* **Task objective**
In how many lines of the records does "yellow" appear? Answer with one number.

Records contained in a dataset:
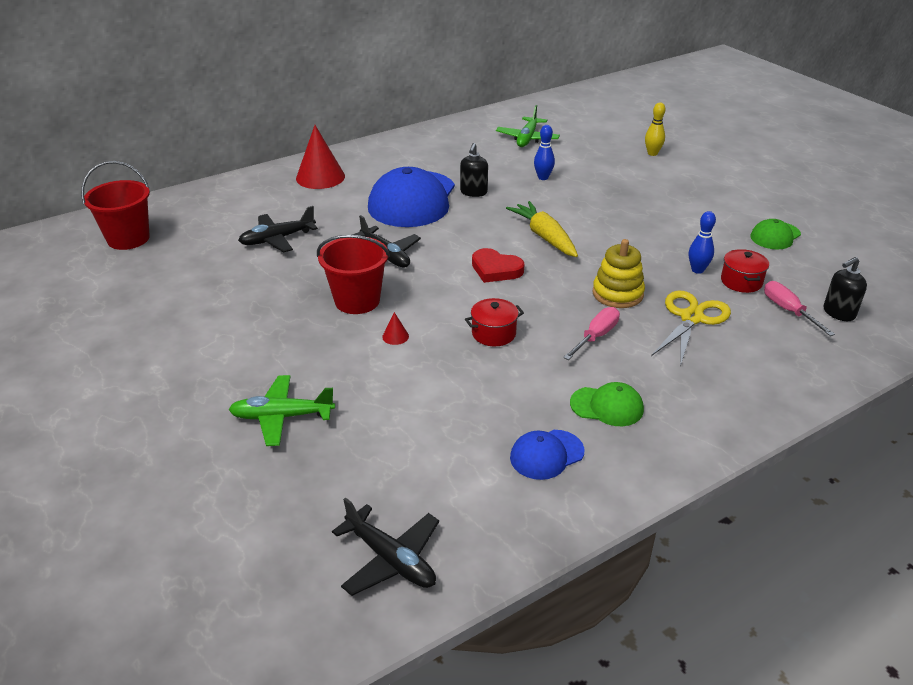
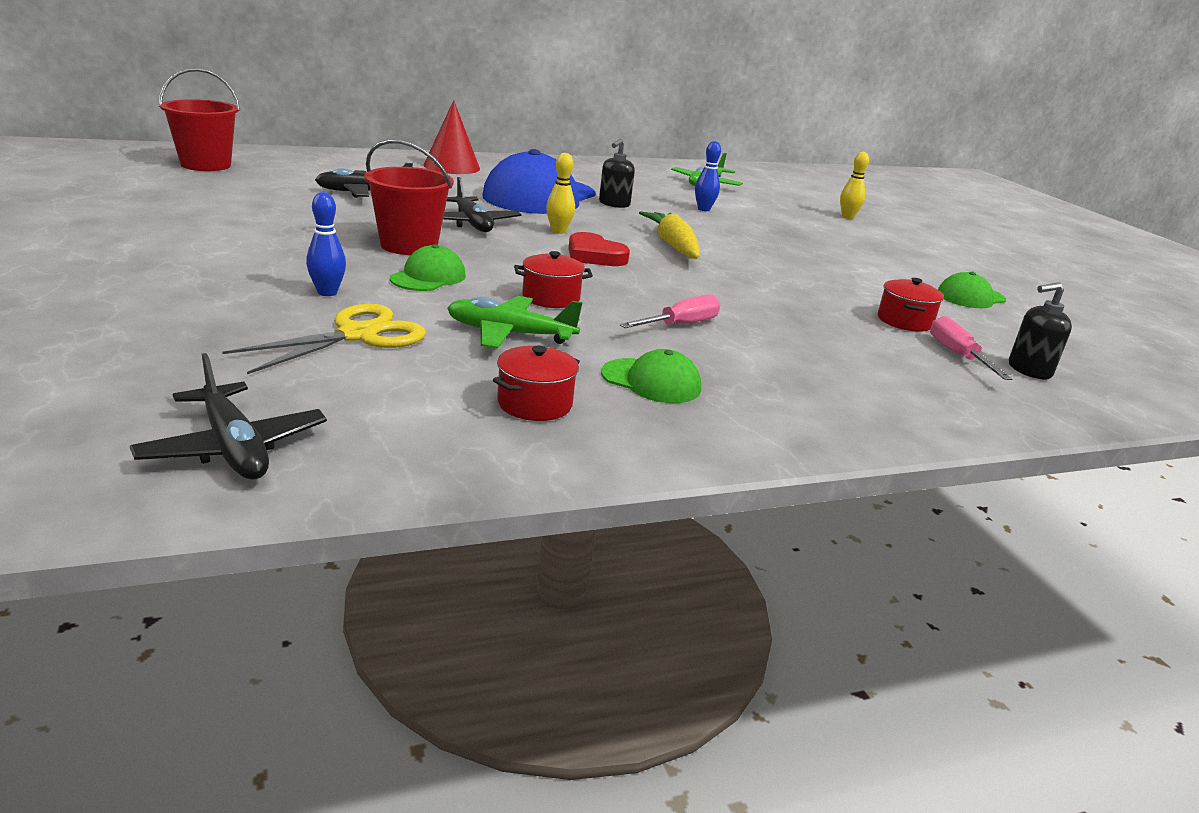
camera: 10 degrees right, 10 degrees down
green plane [228,375,335,446] -> green plane moved to [447,296,583,349]
red cone [382,312,409,345] -> green cap [390,244,466,291]
blue cap [510,430,584,480] -> red pot [493,346,580,421]
yellow stacking toy [593,239,645,308] -> none
yellow scissors [651,291,731,366] -> yellow scissors moved to [222,304,426,374]
blue bowling pin [689,211,716,274] -> blue bowling pin moved to [306,192,346,296]
none -> yellow bowling pin [546,153,575,234]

* **The answer**
3